Activity
Nothing below is to be printed except the lines between the line holding "candado [marrón] (no. 3 from left)" and the line holding "[rojo] (no. 3 from left)", inclusive, each exactly as it appears.

[Dataset records]
★ ★ ★ ★ ★ ★ ★
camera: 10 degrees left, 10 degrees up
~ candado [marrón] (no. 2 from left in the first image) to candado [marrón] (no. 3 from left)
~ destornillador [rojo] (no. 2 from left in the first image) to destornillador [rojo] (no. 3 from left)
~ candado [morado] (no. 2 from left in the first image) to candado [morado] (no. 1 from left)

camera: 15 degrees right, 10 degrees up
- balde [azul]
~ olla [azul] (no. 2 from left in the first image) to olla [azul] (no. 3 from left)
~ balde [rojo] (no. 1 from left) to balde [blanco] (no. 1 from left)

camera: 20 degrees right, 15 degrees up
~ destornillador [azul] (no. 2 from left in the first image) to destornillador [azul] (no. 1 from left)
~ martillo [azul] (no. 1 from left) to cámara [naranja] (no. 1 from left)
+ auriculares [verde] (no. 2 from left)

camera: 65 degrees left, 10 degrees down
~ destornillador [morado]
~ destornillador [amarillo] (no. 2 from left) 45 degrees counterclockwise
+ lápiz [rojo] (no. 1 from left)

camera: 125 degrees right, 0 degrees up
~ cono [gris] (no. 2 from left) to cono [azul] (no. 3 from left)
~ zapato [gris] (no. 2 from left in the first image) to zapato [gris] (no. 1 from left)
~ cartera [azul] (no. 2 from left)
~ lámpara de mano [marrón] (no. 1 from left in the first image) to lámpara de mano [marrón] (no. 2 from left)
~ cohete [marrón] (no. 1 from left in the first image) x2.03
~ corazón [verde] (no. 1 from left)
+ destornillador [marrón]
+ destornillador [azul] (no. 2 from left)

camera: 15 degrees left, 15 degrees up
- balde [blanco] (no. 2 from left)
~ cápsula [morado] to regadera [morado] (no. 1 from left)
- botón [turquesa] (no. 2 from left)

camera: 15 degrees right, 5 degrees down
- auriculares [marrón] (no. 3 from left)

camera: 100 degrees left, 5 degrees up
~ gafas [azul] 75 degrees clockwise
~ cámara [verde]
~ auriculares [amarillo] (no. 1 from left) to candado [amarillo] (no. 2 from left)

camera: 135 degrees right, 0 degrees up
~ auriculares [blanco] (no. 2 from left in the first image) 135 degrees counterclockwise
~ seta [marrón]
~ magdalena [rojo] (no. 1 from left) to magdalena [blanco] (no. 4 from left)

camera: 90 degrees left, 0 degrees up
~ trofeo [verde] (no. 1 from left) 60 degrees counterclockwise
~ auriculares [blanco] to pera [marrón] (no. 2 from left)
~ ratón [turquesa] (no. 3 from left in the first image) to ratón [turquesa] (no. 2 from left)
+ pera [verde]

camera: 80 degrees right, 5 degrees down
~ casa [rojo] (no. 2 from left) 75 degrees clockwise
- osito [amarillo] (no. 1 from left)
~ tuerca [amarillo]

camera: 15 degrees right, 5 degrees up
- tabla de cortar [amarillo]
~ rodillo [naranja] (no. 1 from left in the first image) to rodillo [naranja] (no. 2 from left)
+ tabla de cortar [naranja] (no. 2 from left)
★ ★ ★ ★ ★ ★ ★
Solution for this exercise
~ candado [marrón] (no. 2 from left in the first image) to candado [marrón] (no. 3 from left)
~ destornillador [rojo] (no. 2 from left in the first image) to destornillador [rojo] (no. 3 from left)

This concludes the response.